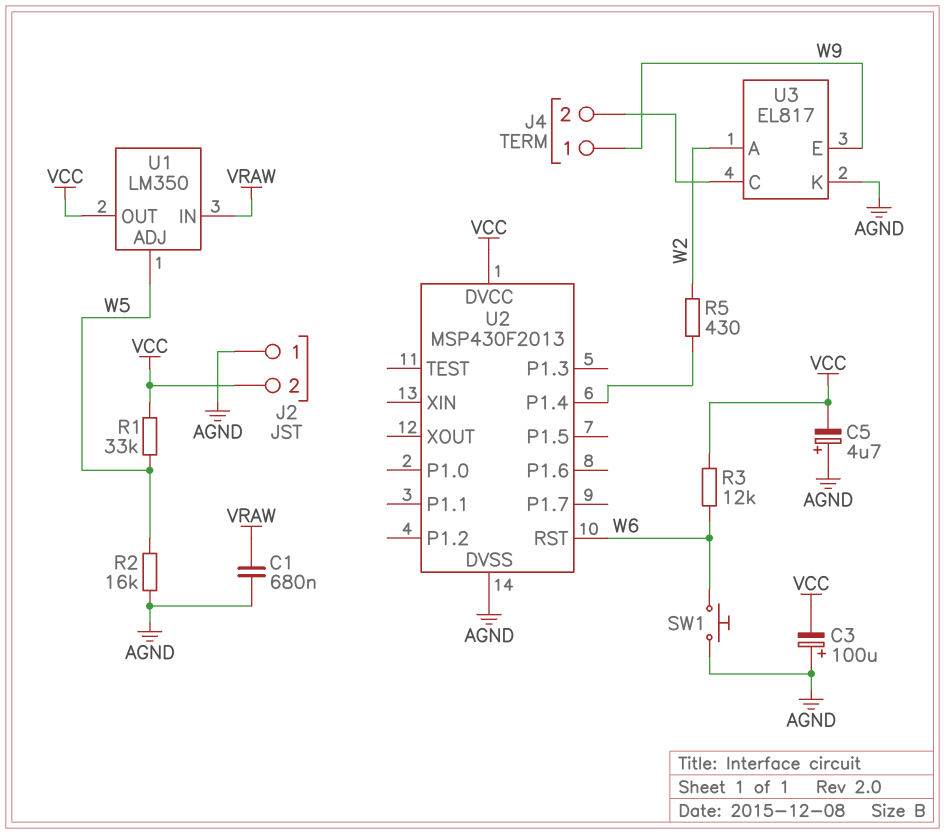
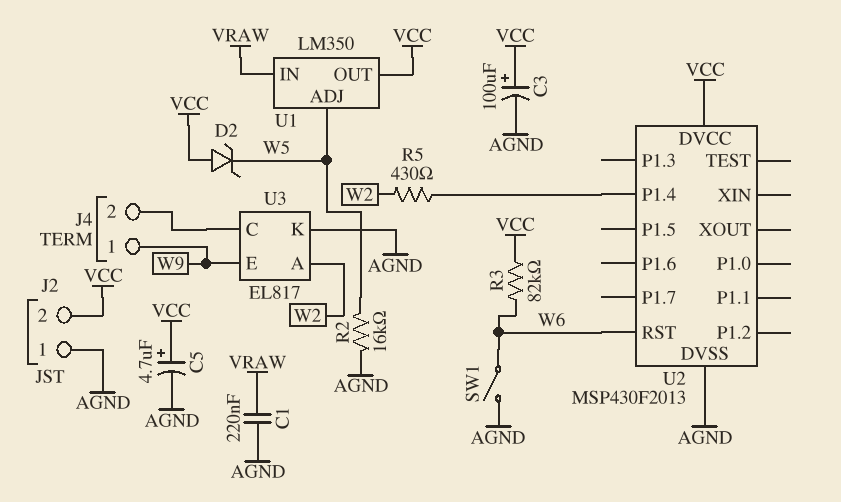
C1: 680nF (AGND, VRAW) -> 220nF (AGND, VRAW)
C3: 100uF (plus AGND, minus VCC) -> 100uF (plus VCC, minus AGND)
C5: 4.7uF (plus AGND, minus VCC) -> 4.7uF (plus VCC, minus AGND)
D2: none -> zener (A VCC, K W5)
R1: 33k (VCC, W5) -> none
R3: 12k (VCC, W6) -> 82k (VCC, W6)
SW1: button (AGND, W6) -> switch (AGND, W6)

+ + +

REQUIRED WORK: From the first line to the last, write out the data exactly, omitting any pictures.

OUTPUT:
C1: 680nF (AGND, VRAW) -> 220nF (AGND, VRAW)
C3: 100uF (plus AGND, minus VCC) -> 100uF (plus VCC, minus AGND)
C5: 4.7uF (plus AGND, minus VCC) -> 4.7uF (plus VCC, minus AGND)
D2: none -> zener (A VCC, K W5)
R1: 33k (VCC, W5) -> none
R3: 12k (VCC, W6) -> 82k (VCC, W6)
SW1: button (AGND, W6) -> switch (AGND, W6)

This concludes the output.